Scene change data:
####

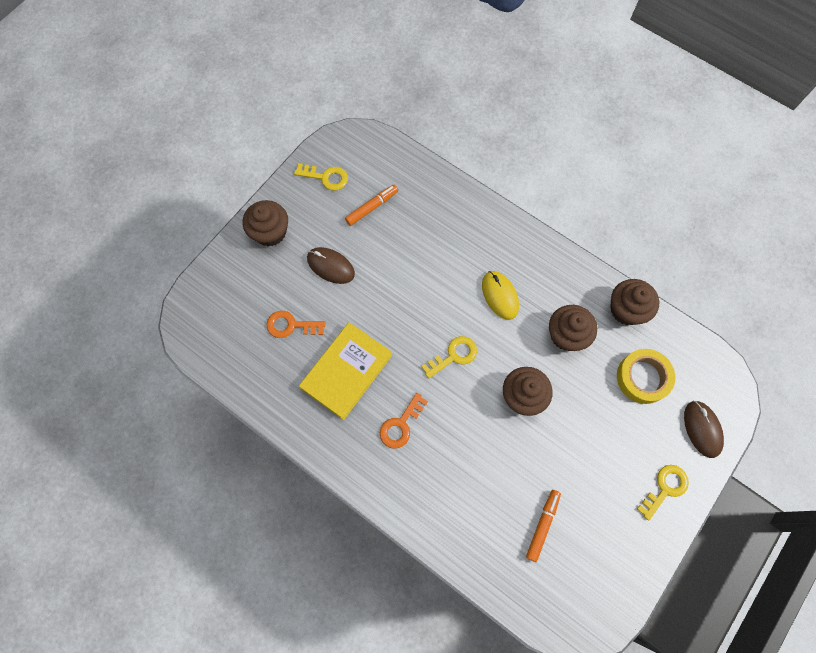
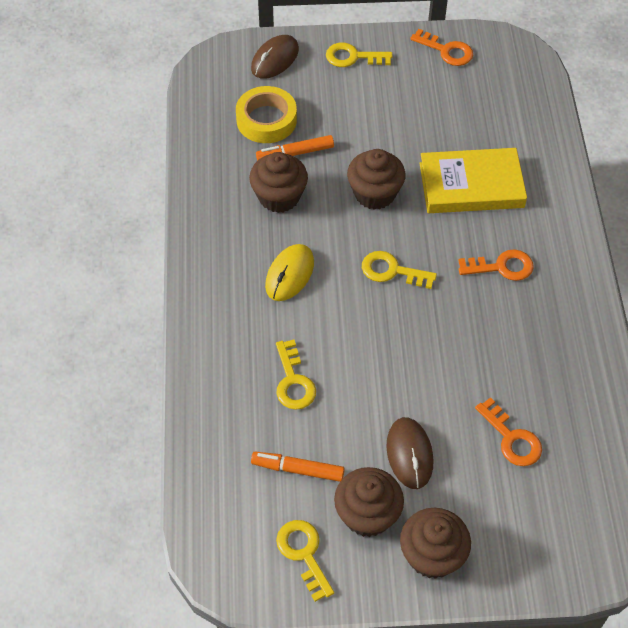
camera: 130 degrees left, 15 degrees down
(347, 372) = (502, 348): yellow book -> yellow book (471, 185)
(425, 243) = (293, 381): none -> yellow key
(542, 525) = (471, 115): orange marker -> orange marker (295, 153)
(622, 568) = (446, 50): none -> orange key
(626, 309) = (206, 167): brown cupcake -> brown cupcake (367, 514)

####

Your task is to return every entry exactly as it was written, with the pictures removed.

→ Answer to this task
camera: 130 degrees left, 15 degrees down
(347, 372) = (502, 348): yellow book -> yellow book (471, 185)
(425, 243) = (293, 381): none -> yellow key
(542, 525) = (471, 115): orange marker -> orange marker (295, 153)
(622, 568) = (446, 50): none -> orange key
(626, 309) = (206, 167): brown cupcake -> brown cupcake (367, 514)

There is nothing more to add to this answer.